**About this exercise:** What you give back should be only the lines from the one holding "red cross: (135, 109) -> (60, 54), turned -30" through the final line of the records, each reproduced exactly.

**Input records:**
#####

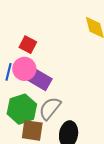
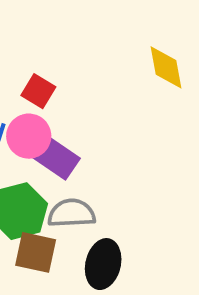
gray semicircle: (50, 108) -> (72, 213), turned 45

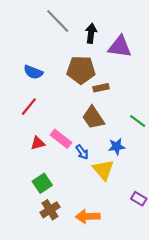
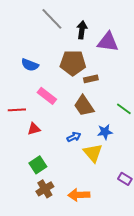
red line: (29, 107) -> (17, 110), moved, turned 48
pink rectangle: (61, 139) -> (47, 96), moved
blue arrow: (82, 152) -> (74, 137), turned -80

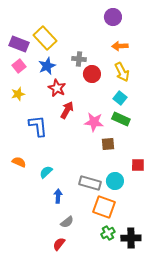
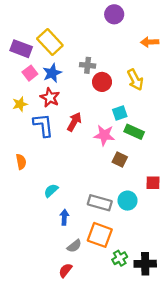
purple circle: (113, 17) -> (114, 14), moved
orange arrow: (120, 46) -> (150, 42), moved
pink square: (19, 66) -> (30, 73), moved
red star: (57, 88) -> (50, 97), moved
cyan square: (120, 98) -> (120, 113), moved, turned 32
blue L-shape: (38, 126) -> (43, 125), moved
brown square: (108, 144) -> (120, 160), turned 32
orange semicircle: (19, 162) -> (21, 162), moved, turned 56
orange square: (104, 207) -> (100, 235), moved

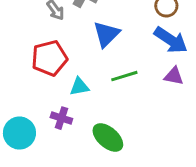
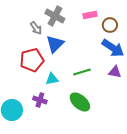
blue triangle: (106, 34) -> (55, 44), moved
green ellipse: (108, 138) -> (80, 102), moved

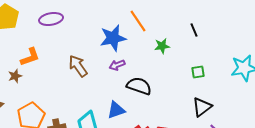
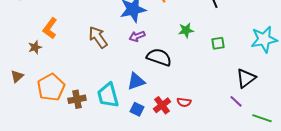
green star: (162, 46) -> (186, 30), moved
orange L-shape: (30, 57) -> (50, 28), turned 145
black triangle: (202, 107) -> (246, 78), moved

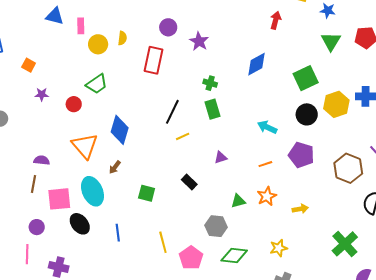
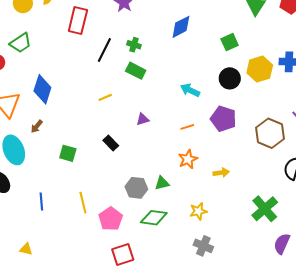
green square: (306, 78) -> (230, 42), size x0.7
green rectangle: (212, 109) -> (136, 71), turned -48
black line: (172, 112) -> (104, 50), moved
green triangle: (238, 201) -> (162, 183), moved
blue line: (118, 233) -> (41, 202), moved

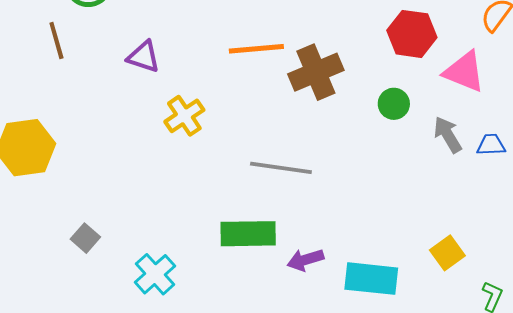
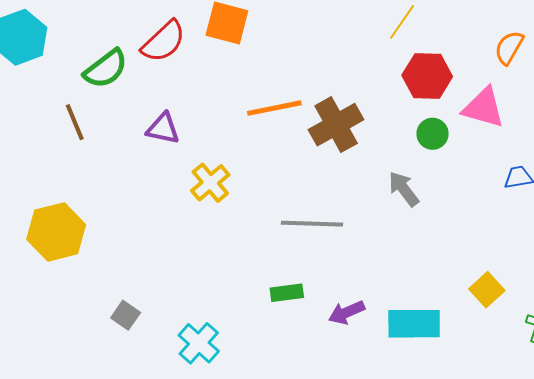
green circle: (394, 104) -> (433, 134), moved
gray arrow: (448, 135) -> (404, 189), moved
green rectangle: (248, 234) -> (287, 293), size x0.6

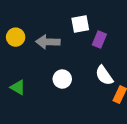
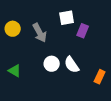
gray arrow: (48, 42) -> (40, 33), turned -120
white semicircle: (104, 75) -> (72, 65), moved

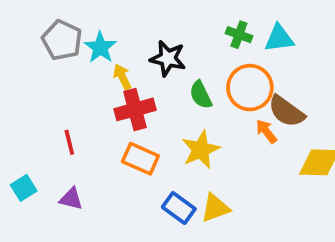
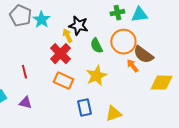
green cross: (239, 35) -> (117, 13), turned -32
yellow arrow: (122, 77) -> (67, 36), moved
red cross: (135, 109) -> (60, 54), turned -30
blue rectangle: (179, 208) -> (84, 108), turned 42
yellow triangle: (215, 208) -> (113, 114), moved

#####

**Result for this task:**
red cross: (135, 109) -> (60, 54), turned -30
blue rectangle: (179, 208) -> (84, 108), turned 42
yellow triangle: (215, 208) -> (113, 114), moved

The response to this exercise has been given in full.